- _DEINE AUFGABE_: Wandle die Zeilen aller folgenden Einträge in eine Markdown-Tabelle mit den Spalten „Nummer“ und „Zeile“ um, wobei jede Zeile eine fortlaufende Nummer erhält. Lass dabei Leerzeilen und die Bilder weg.

____ EINTRÄGE DES DATENSATZES

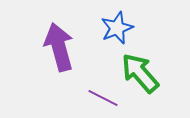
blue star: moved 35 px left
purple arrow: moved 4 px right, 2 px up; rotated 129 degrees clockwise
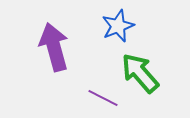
blue star: moved 1 px right, 2 px up
purple arrow: moved 5 px left
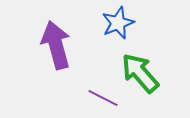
blue star: moved 3 px up
purple arrow: moved 2 px right, 2 px up
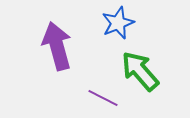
purple arrow: moved 1 px right, 1 px down
green arrow: moved 2 px up
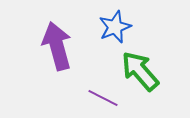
blue star: moved 3 px left, 4 px down
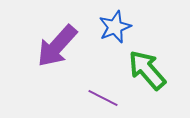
purple arrow: rotated 123 degrees counterclockwise
green arrow: moved 7 px right, 1 px up
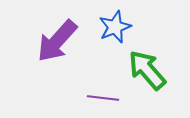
purple arrow: moved 5 px up
purple line: rotated 20 degrees counterclockwise
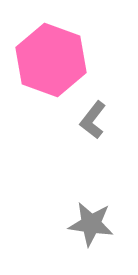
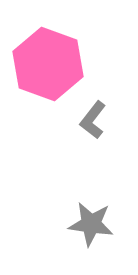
pink hexagon: moved 3 px left, 4 px down
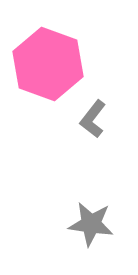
gray L-shape: moved 1 px up
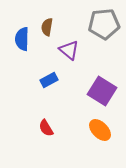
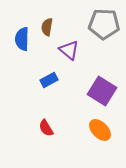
gray pentagon: rotated 8 degrees clockwise
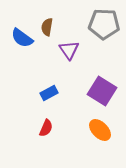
blue semicircle: moved 1 px up; rotated 55 degrees counterclockwise
purple triangle: rotated 15 degrees clockwise
blue rectangle: moved 13 px down
red semicircle: rotated 126 degrees counterclockwise
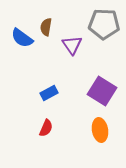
brown semicircle: moved 1 px left
purple triangle: moved 3 px right, 5 px up
orange ellipse: rotated 35 degrees clockwise
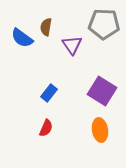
blue rectangle: rotated 24 degrees counterclockwise
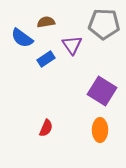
brown semicircle: moved 5 px up; rotated 72 degrees clockwise
blue rectangle: moved 3 px left, 34 px up; rotated 18 degrees clockwise
orange ellipse: rotated 10 degrees clockwise
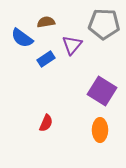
purple triangle: rotated 15 degrees clockwise
red semicircle: moved 5 px up
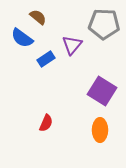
brown semicircle: moved 8 px left, 5 px up; rotated 48 degrees clockwise
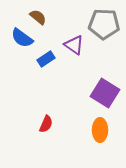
purple triangle: moved 2 px right; rotated 35 degrees counterclockwise
purple square: moved 3 px right, 2 px down
red semicircle: moved 1 px down
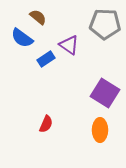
gray pentagon: moved 1 px right
purple triangle: moved 5 px left
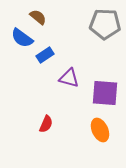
purple triangle: moved 33 px down; rotated 20 degrees counterclockwise
blue rectangle: moved 1 px left, 4 px up
purple square: rotated 28 degrees counterclockwise
orange ellipse: rotated 25 degrees counterclockwise
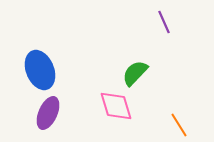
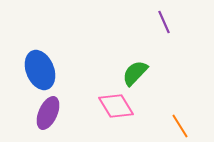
pink diamond: rotated 15 degrees counterclockwise
orange line: moved 1 px right, 1 px down
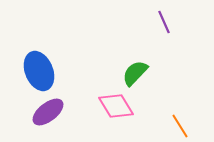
blue ellipse: moved 1 px left, 1 px down
purple ellipse: moved 1 px up; rotated 28 degrees clockwise
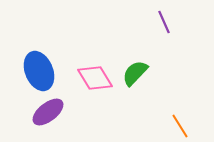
pink diamond: moved 21 px left, 28 px up
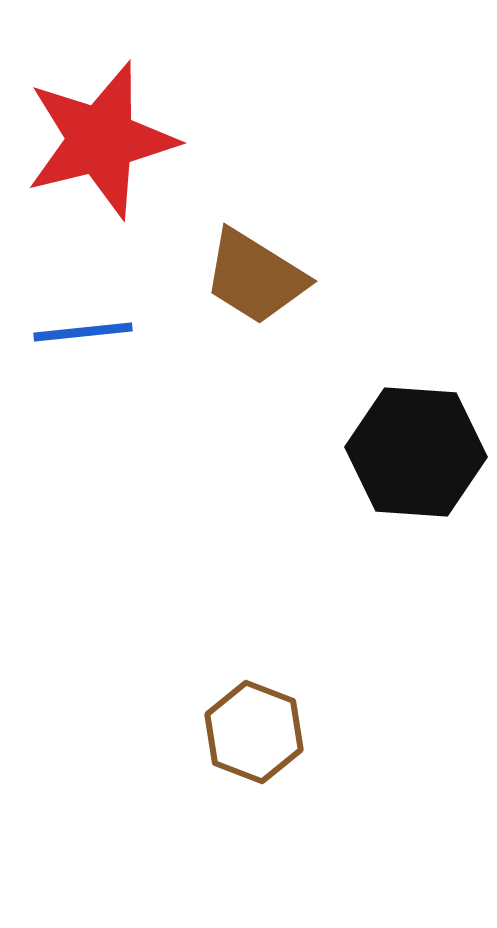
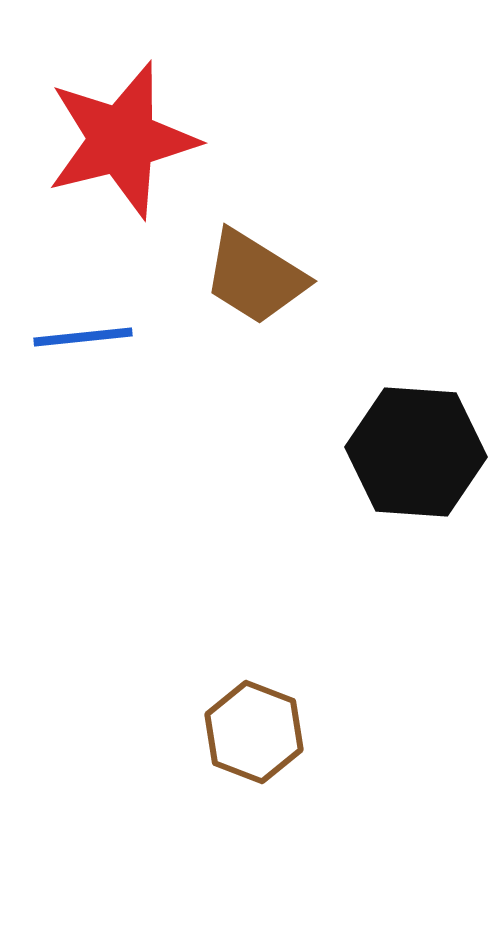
red star: moved 21 px right
blue line: moved 5 px down
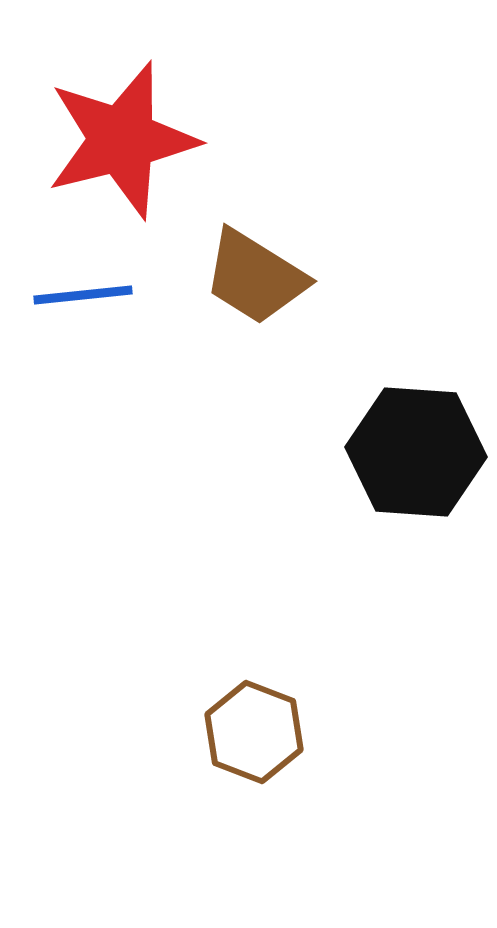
blue line: moved 42 px up
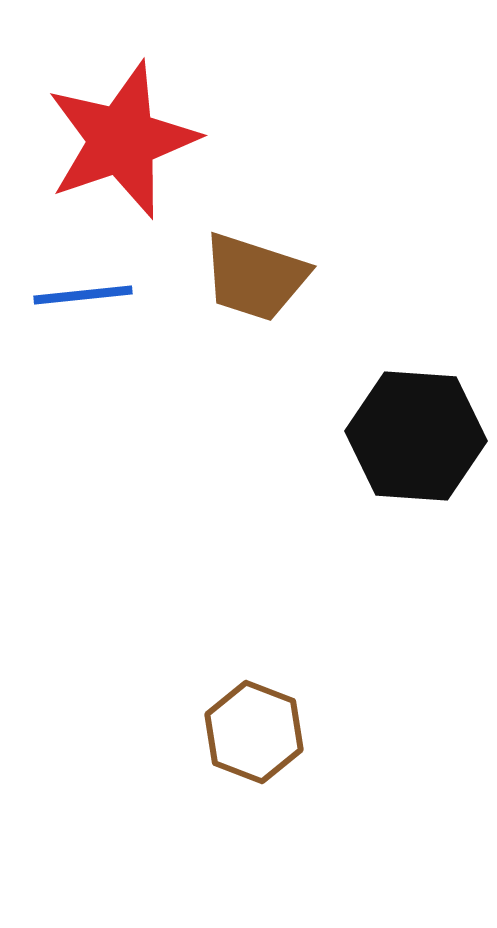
red star: rotated 5 degrees counterclockwise
brown trapezoid: rotated 14 degrees counterclockwise
black hexagon: moved 16 px up
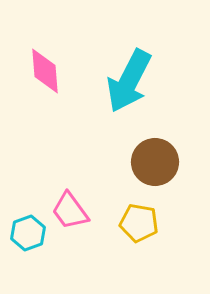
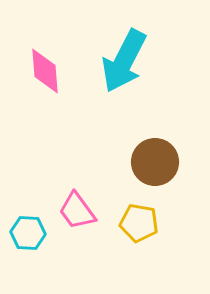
cyan arrow: moved 5 px left, 20 px up
pink trapezoid: moved 7 px right
cyan hexagon: rotated 24 degrees clockwise
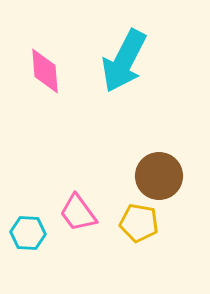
brown circle: moved 4 px right, 14 px down
pink trapezoid: moved 1 px right, 2 px down
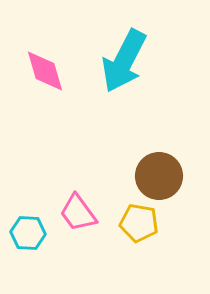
pink diamond: rotated 12 degrees counterclockwise
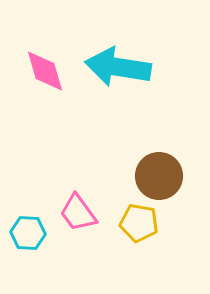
cyan arrow: moved 6 px left, 6 px down; rotated 72 degrees clockwise
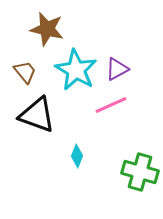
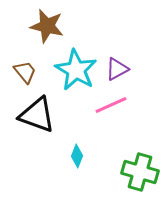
brown star: moved 3 px up
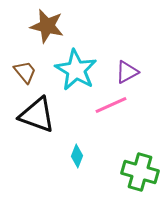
purple triangle: moved 10 px right, 3 px down
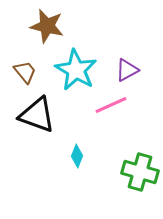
purple triangle: moved 2 px up
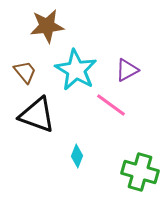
brown star: rotated 20 degrees counterclockwise
pink line: rotated 60 degrees clockwise
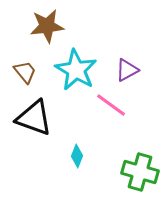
black triangle: moved 3 px left, 3 px down
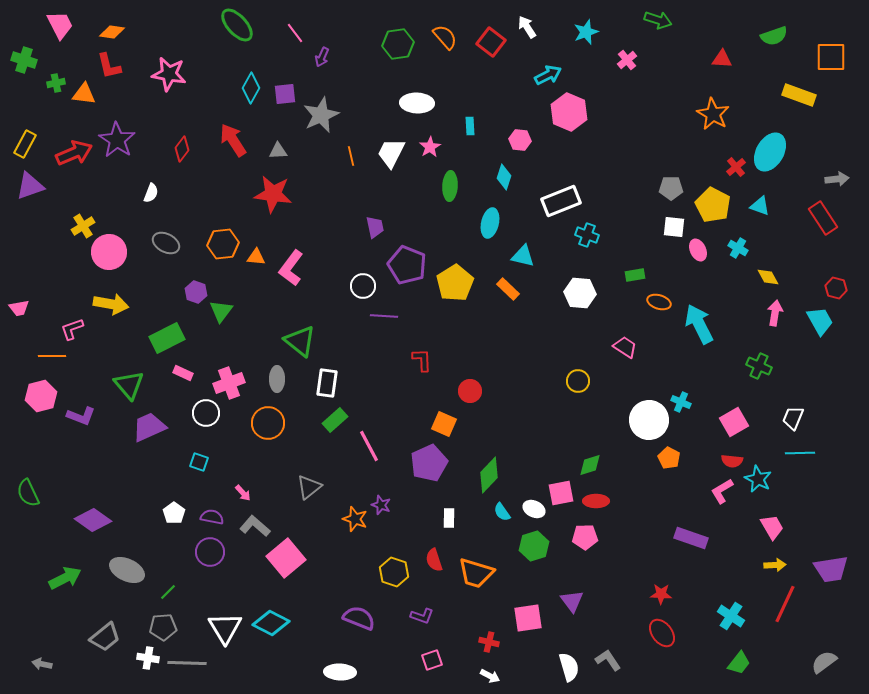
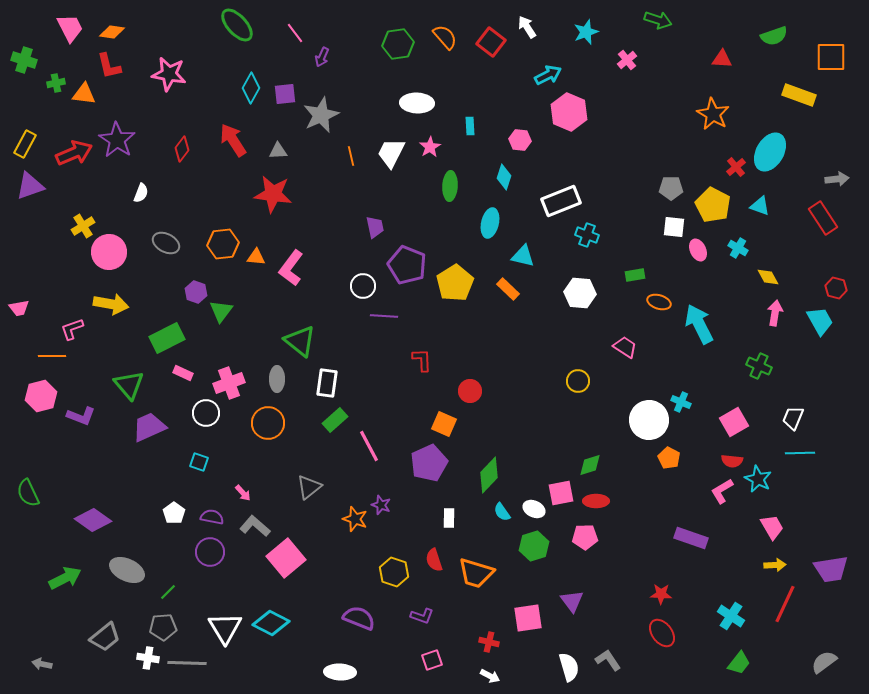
pink trapezoid at (60, 25): moved 10 px right, 3 px down
white semicircle at (151, 193): moved 10 px left
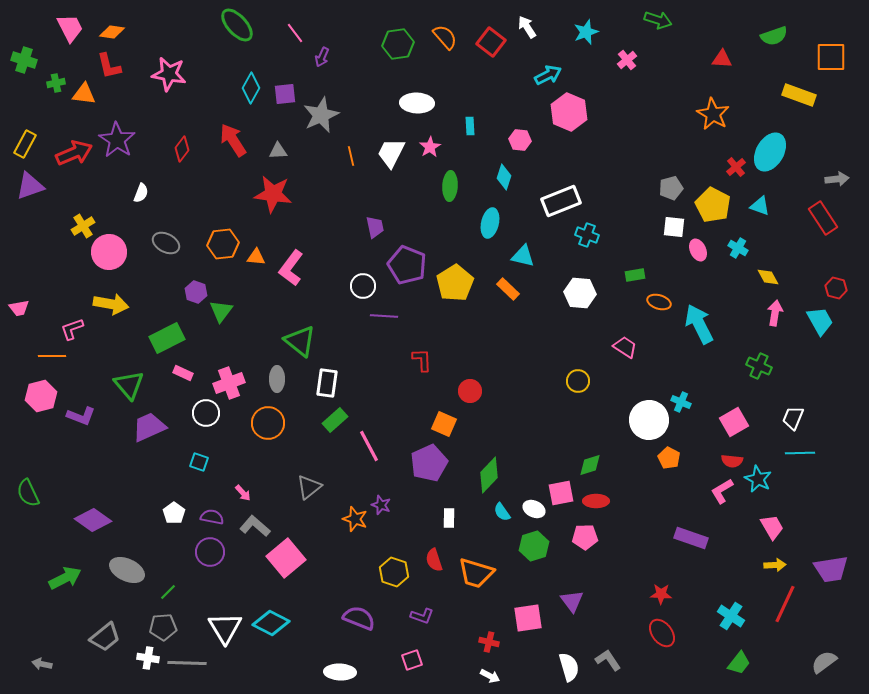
gray pentagon at (671, 188): rotated 15 degrees counterclockwise
pink square at (432, 660): moved 20 px left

________

- _LÖSUNG DER AUFGABE_:
| Nummer | Zeile |
|---|---|
| 1 | blue star: moved 35 px left |
| 2 | purple arrow: moved 4 px right, 2 px up; rotated 129 degrees clockwise |
| 3 | blue star: moved 1 px right, 2 px up |
| 4 | purple arrow: moved 5 px left |
| 5 | blue star: moved 3 px up |
| 6 | purple arrow: moved 2 px right, 2 px up |
| 7 | purple arrow: moved 1 px right, 1 px down |
| 8 | green arrow: moved 2 px up |
| 9 | blue star: moved 3 px left, 4 px down |
| 10 | purple arrow: rotated 123 degrees counterclockwise |
| 11 | green arrow: moved 7 px right, 1 px up |
| 12 | purple arrow: moved 5 px up |
| 13 | purple line: rotated 20 degrees counterclockwise |
| 14 | pink hexagon: moved 3 px left, 4 px down |
| 15 | gray L-shape: moved 1 px up |
| 16 | gray pentagon: rotated 8 degrees clockwise |
| 17 | blue semicircle: moved 1 px up; rotated 55 degrees counterclockwise |
| 18 | purple triangle: rotated 15 degrees clockwise |
| 19 | blue rectangle: moved 13 px down |
| 20 | red semicircle: rotated 126 degrees counterclockwise |
| 21 | brown semicircle: moved 1 px left |
| 22 | purple triangle: moved 3 px right, 5 px up |
| 23 | orange ellipse: rotated 35 degrees clockwise |
| 24 | blue rectangle: rotated 24 degrees counterclockwise |
| 25 | brown semicircle: moved 5 px up; rotated 72 degrees clockwise |
| 26 | blue rectangle: moved 3 px left, 34 px up; rotated 18 degrees clockwise |
| 27 | orange ellipse: rotated 10 degrees clockwise |
| 28 | purple triangle: rotated 15 degrees clockwise |
| 29 | red semicircle: moved 5 px up |
| 30 | brown semicircle: moved 8 px left, 5 px up; rotated 48 degrees clockwise |
| 31 | purple triangle: moved 2 px right; rotated 35 degrees counterclockwise |
| 32 | purple square: moved 3 px right, 2 px down |
| 33 | red semicircle: moved 1 px down |
| 34 | gray pentagon: moved 1 px right |
| 35 | purple triangle: moved 5 px left |
| 36 | purple triangle: moved 33 px down; rotated 20 degrees counterclockwise |
| 37 | blue rectangle: moved 1 px left, 4 px up |
| 38 | purple square: rotated 28 degrees counterclockwise |
| 39 | orange ellipse: rotated 25 degrees counterclockwise |
| 40 | pink diamond: rotated 15 degrees counterclockwise |
| 41 | orange line: moved 1 px right, 1 px down |
| 42 | blue ellipse: moved 1 px left, 1 px down |
| 43 | purple ellipse: moved 1 px up; rotated 28 degrees clockwise |
| 44 | pink diamond: moved 21 px left, 28 px up |
| 45 | red star: moved 21 px right |
| 46 | blue line: moved 5 px down |
| 47 | blue line: moved 42 px up |
| 48 | red star: rotated 5 degrees counterclockwise |
| 49 | brown trapezoid: rotated 14 degrees counterclockwise |
| 50 | black hexagon: moved 16 px up |
| 51 | cyan arrow: moved 5 px left, 20 px up |
| 52 | pink trapezoid: moved 7 px right |
| 53 | cyan hexagon: rotated 24 degrees clockwise |
| 54 | brown circle: moved 4 px right, 14 px down |
| 55 | pink trapezoid: moved 1 px right, 2 px down |
| 56 | pink diamond: rotated 12 degrees counterclockwise |
| 57 | cyan arrow: moved 6 px left, 6 px down; rotated 72 degrees clockwise |
| 58 | brown star: moved 3 px up |
| 59 | purple triangle: moved 10 px right, 3 px down |
| 60 | purple triangle: moved 2 px up |
| 61 | brown star: rotated 20 degrees counterclockwise |
| 62 | pink line: rotated 60 degrees clockwise |
| 63 | black triangle: moved 3 px left, 3 px down |
| 64 | pink trapezoid at (60, 25): moved 10 px right, 3 px down |
| 65 | white semicircle at (151, 193): moved 10 px left |
| 66 | gray pentagon at (671, 188): rotated 15 degrees counterclockwise |
| 67 | pink square at (432, 660): moved 20 px left |